▶ THE TASK: Go through the data and copy each line where the word "truck" shows up.

::::::

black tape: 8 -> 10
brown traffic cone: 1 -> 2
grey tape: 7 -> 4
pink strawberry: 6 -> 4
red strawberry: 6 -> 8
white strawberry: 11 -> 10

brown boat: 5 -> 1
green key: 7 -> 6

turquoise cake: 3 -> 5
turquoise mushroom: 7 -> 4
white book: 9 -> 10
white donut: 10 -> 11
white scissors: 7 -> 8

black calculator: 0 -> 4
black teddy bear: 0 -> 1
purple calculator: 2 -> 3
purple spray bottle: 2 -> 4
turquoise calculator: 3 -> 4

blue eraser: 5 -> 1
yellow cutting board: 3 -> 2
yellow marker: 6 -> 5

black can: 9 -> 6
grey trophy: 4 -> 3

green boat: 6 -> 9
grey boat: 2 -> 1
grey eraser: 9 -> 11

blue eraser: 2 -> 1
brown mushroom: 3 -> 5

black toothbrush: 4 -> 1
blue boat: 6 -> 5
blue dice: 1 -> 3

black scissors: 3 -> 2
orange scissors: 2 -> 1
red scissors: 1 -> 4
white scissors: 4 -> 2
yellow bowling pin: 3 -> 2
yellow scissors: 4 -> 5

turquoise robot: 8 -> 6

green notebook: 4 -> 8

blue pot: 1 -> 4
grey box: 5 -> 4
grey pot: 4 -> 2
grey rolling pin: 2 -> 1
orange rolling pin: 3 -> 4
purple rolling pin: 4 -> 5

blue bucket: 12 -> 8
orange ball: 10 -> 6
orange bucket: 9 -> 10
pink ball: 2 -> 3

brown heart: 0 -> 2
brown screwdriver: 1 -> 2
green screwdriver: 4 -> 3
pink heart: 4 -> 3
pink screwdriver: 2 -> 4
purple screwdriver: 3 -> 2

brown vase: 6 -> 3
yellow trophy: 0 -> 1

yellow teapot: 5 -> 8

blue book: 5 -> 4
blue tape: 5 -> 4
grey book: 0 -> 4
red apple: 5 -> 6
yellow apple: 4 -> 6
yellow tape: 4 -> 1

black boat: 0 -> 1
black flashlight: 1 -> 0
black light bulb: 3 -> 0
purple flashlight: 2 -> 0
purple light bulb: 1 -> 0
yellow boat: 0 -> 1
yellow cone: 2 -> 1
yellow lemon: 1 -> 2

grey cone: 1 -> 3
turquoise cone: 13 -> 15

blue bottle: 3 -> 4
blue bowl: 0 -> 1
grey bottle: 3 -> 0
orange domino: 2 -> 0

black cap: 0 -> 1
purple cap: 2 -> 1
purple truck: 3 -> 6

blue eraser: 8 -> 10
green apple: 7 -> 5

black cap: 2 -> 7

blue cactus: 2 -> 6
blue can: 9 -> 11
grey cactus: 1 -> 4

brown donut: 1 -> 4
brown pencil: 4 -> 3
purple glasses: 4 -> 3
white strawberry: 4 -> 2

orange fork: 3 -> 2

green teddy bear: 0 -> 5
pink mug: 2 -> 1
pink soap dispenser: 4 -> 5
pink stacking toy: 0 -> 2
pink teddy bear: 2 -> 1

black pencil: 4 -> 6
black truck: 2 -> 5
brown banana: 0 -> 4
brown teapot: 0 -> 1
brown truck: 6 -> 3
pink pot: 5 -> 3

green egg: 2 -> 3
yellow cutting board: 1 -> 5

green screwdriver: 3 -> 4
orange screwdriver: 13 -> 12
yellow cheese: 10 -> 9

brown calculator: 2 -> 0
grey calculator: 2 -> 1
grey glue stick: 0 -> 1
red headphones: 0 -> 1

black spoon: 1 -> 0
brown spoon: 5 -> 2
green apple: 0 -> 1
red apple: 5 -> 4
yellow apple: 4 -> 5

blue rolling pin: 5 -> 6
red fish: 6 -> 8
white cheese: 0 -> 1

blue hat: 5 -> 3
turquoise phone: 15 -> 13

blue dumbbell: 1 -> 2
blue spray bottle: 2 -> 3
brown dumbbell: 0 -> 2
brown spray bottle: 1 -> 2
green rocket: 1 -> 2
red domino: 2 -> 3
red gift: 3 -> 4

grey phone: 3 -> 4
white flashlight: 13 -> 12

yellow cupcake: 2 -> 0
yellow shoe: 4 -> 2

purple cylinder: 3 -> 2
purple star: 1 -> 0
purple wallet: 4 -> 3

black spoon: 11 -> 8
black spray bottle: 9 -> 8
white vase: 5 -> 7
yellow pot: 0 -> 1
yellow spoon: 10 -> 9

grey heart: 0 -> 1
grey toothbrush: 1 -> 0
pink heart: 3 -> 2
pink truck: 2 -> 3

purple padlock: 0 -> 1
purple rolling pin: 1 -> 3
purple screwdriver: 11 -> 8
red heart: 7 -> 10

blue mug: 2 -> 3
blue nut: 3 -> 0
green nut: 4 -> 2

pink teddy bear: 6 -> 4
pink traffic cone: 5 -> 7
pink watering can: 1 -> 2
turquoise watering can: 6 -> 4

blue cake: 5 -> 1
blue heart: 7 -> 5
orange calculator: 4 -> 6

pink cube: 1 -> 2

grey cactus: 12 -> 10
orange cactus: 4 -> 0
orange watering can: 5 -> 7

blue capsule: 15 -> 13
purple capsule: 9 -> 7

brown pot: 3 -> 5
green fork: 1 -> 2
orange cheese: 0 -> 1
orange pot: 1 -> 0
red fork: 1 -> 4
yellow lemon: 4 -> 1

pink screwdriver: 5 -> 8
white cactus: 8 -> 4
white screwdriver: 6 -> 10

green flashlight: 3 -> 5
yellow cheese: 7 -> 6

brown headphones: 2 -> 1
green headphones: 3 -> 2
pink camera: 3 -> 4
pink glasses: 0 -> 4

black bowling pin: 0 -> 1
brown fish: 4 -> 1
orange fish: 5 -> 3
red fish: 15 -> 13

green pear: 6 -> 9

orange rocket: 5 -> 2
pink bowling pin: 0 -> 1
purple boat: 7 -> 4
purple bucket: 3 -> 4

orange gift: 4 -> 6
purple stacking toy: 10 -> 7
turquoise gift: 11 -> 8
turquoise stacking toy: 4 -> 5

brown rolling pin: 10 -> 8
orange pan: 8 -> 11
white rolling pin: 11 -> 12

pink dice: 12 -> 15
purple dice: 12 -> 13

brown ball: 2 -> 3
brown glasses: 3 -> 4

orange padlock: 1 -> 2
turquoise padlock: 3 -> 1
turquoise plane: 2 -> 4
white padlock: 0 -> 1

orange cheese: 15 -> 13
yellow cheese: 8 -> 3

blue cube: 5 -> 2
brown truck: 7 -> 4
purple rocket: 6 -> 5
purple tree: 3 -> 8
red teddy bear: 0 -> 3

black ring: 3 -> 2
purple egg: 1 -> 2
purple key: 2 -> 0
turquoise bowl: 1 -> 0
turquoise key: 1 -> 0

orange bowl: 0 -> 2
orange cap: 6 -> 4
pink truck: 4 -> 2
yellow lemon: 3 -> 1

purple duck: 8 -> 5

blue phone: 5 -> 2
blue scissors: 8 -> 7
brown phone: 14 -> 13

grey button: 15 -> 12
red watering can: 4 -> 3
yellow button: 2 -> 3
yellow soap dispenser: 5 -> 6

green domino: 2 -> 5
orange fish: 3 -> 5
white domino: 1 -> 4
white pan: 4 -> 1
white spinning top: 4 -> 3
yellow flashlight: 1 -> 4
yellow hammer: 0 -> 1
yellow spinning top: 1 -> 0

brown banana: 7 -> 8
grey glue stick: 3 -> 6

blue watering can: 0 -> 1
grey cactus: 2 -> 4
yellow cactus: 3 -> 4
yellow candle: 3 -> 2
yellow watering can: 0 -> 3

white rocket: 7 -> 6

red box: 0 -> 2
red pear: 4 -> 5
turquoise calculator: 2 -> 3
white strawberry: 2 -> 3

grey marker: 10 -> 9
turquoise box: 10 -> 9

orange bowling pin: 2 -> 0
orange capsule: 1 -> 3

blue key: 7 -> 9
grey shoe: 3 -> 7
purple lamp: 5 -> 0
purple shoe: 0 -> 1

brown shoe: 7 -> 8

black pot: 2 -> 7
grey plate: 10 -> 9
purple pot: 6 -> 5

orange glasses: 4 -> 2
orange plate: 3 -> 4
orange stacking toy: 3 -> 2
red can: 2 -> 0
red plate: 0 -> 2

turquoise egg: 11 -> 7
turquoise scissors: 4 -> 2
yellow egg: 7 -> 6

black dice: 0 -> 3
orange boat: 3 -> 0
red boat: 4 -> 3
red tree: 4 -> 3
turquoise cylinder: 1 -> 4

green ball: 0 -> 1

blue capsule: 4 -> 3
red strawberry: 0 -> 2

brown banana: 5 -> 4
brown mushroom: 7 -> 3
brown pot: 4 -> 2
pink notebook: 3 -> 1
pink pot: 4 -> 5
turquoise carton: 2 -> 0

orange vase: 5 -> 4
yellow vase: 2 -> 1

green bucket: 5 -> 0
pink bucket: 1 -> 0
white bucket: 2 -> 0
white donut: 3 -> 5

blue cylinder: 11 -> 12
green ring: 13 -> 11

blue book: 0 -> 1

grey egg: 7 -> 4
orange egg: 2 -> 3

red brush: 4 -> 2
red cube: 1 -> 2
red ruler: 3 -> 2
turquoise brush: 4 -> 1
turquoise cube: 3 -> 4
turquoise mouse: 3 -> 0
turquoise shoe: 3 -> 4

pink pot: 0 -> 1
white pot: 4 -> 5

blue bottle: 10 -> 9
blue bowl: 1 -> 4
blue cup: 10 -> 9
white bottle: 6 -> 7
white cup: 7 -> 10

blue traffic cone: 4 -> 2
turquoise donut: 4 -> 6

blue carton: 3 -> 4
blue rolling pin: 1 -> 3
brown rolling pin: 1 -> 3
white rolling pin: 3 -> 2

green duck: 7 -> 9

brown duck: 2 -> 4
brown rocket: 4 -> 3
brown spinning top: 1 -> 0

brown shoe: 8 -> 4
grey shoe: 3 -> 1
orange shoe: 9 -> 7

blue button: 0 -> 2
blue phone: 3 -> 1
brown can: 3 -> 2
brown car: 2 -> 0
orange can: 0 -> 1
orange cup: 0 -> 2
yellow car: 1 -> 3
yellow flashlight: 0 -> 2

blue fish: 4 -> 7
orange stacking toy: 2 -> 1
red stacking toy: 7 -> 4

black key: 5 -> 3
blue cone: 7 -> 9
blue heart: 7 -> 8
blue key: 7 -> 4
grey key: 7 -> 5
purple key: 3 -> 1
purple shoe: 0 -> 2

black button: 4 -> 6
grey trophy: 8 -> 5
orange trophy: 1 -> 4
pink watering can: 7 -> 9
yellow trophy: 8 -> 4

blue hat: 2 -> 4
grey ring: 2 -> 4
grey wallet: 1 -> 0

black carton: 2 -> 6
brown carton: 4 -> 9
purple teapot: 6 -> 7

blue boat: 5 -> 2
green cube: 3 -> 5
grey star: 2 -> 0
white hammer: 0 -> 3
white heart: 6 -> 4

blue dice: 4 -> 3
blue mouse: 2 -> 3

::::::

▶ WRITTEN SOLUTION:
purple truck: 3 -> 6
black truck: 2 -> 5
brown truck: 6 -> 3
pink truck: 2 -> 3
brown truck: 7 -> 4
pink truck: 4 -> 2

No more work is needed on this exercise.